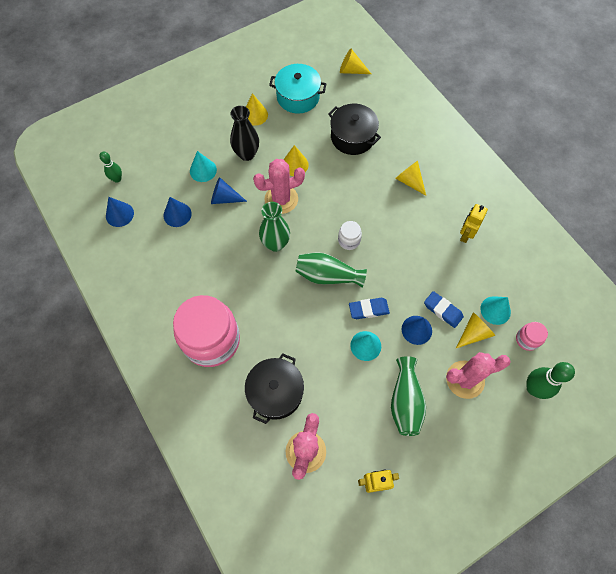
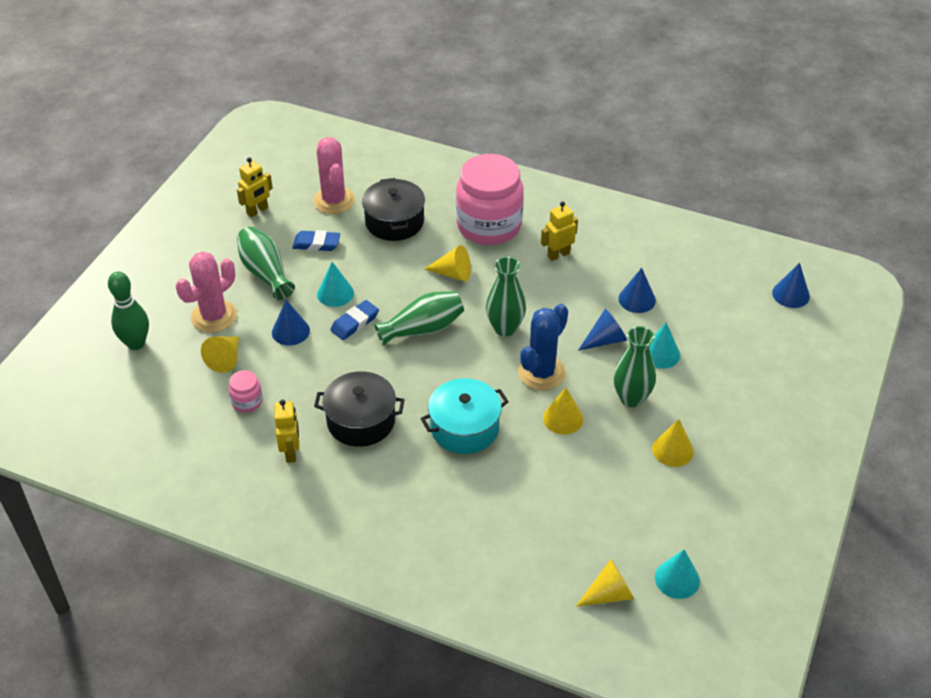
camera: 145 degrees right, 20 degrees down
(117, 179) = (739, 296): green bowling pin -> none
(119, 214) = (694, 269): blue cone -> blue cone (790, 294)
(190, 281) = (558, 255): none -> yellow robot
(247, 154) = (631, 398): black vase -> green vase
(281, 199) = (541, 373): pink cactus -> blue cactus
(298, 97) = (644, 507): turquoise pot -> turquoise pot (464, 428)
(349, 241) = (427, 373): white jar -> none
(352, 137) = (522, 493): black pot -> black pot (361, 421)
(409, 181) = (404, 478): yellow cone -> yellow cone (452, 273)
(443, 310) = (272, 362): blue eraser -> blue eraser (316, 244)
(495, 310) = (211, 392): turquoise cone -> turquoise cone (677, 579)
(527, 339) = (161, 382): pink jar -> pink jar (247, 402)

Exercise description – Where a line above contains the string "black", tally it, then give the number alone.

Exercise result – 2